■ **RECORD EXCERPTS**:
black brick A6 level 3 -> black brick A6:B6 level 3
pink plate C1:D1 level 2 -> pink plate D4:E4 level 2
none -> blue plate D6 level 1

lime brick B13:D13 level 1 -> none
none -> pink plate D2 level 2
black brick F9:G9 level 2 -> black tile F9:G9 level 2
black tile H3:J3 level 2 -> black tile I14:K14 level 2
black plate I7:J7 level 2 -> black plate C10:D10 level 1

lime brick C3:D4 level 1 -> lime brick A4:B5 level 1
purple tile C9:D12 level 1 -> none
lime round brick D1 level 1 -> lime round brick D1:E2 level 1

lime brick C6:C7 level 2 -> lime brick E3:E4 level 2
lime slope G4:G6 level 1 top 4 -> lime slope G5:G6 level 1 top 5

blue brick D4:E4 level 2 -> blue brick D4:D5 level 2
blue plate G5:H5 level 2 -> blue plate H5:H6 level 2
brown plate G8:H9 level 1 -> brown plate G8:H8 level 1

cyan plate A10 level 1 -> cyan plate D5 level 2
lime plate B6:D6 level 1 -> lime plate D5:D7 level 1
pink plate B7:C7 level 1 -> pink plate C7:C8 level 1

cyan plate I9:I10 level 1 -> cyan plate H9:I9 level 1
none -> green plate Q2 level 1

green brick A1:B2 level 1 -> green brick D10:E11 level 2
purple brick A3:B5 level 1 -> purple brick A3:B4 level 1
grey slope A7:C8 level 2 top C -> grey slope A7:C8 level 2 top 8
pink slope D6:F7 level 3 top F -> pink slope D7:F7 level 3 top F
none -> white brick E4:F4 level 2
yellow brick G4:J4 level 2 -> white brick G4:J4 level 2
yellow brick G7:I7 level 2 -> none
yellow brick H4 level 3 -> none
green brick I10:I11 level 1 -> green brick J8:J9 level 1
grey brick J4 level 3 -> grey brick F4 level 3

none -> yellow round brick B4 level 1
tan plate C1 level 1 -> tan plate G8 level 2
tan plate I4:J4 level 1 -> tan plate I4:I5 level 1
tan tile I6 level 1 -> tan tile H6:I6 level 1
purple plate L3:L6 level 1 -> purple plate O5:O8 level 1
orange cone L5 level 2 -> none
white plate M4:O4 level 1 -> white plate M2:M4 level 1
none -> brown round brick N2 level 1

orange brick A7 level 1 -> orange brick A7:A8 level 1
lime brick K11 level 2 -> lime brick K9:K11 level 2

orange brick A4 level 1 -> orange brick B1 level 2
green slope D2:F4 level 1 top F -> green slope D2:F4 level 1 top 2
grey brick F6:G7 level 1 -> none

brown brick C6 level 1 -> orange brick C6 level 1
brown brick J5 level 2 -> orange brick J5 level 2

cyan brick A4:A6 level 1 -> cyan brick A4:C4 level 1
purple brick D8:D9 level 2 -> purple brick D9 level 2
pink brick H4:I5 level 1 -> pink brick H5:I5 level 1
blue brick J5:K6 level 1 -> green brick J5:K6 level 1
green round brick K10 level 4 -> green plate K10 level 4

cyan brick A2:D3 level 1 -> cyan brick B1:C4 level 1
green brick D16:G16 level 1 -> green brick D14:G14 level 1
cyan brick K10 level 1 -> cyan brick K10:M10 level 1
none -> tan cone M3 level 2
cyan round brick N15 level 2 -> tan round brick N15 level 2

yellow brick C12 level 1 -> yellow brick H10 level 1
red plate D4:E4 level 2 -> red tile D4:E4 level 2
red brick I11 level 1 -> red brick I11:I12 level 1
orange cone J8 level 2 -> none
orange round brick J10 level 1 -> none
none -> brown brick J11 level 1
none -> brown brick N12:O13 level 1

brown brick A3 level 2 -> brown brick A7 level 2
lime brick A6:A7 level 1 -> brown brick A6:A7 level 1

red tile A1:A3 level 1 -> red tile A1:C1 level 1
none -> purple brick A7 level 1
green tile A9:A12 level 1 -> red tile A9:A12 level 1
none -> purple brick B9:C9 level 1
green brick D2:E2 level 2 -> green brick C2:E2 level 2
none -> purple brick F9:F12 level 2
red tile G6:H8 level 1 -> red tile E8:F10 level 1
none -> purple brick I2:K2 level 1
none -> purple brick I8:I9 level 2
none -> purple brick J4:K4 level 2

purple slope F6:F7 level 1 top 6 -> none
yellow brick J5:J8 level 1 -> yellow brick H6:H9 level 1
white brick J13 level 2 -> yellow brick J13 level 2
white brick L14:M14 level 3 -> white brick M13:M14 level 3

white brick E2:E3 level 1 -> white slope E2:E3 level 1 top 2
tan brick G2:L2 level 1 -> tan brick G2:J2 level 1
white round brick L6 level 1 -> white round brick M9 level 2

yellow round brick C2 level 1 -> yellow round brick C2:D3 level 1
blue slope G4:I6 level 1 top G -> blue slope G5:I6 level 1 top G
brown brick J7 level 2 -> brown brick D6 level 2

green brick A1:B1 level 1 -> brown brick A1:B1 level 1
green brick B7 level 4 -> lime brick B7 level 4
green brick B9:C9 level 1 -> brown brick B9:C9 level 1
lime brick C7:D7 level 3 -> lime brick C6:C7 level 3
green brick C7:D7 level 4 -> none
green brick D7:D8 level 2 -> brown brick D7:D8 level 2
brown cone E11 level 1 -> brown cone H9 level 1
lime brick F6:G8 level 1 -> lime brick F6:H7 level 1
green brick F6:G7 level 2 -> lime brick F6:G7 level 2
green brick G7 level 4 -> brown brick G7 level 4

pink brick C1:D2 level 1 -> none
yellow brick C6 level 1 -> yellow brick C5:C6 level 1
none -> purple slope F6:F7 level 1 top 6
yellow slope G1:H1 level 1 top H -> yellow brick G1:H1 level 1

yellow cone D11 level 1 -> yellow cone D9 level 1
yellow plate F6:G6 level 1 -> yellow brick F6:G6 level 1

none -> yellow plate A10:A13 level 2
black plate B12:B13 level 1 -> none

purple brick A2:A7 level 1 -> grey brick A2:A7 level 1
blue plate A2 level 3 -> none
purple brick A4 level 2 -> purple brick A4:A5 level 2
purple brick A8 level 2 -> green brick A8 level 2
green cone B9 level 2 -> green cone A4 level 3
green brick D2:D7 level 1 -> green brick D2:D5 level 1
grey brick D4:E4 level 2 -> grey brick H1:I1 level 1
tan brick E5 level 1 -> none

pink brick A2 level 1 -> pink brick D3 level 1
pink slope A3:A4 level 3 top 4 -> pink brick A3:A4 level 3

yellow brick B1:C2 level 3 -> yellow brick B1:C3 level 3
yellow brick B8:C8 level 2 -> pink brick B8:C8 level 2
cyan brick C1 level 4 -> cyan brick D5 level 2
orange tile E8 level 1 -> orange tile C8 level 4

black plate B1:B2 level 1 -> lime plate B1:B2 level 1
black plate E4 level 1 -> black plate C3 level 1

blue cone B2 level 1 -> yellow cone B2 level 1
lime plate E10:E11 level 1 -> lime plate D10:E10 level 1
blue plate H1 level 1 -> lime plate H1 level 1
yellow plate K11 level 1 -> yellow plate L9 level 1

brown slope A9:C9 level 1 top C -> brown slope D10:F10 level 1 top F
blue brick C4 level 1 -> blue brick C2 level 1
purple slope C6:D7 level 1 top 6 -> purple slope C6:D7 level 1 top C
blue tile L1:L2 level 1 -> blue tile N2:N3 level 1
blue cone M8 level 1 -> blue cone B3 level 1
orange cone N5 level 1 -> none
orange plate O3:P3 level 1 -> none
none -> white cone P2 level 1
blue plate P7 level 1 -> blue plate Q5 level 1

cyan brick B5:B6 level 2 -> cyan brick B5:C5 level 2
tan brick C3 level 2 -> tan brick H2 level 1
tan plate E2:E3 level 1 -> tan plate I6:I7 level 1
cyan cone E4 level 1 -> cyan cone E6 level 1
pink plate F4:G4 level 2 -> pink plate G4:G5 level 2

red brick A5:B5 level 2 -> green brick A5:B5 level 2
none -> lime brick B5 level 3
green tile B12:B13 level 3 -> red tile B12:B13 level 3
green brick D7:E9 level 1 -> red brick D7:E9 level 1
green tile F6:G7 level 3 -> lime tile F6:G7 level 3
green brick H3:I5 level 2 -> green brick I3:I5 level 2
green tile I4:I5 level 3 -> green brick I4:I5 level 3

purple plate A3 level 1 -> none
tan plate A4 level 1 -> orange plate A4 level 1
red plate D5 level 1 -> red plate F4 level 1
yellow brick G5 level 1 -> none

■ **DESCRIPTION OF THE TASK**:
Where the line holding "yellow brick B8:C8" appears in the listing above, start reproducing exactly, and end with the line holding "brown slope A9:C9".

■ **EXPECTED OUTPUT**:
yellow brick B8:C8 level 2 -> pink brick B8:C8 level 2
cyan brick C1 level 4 -> cyan brick D5 level 2
orange tile E8 level 1 -> orange tile C8 level 4

black plate B1:B2 level 1 -> lime plate B1:B2 level 1
black plate E4 level 1 -> black plate C3 level 1

blue cone B2 level 1 -> yellow cone B2 level 1
lime plate E10:E11 level 1 -> lime plate D10:E10 level 1
blue plate H1 level 1 -> lime plate H1 level 1
yellow plate K11 level 1 -> yellow plate L9 level 1

brown slope A9:C9 level 1 top C -> brown slope D10:F10 level 1 top F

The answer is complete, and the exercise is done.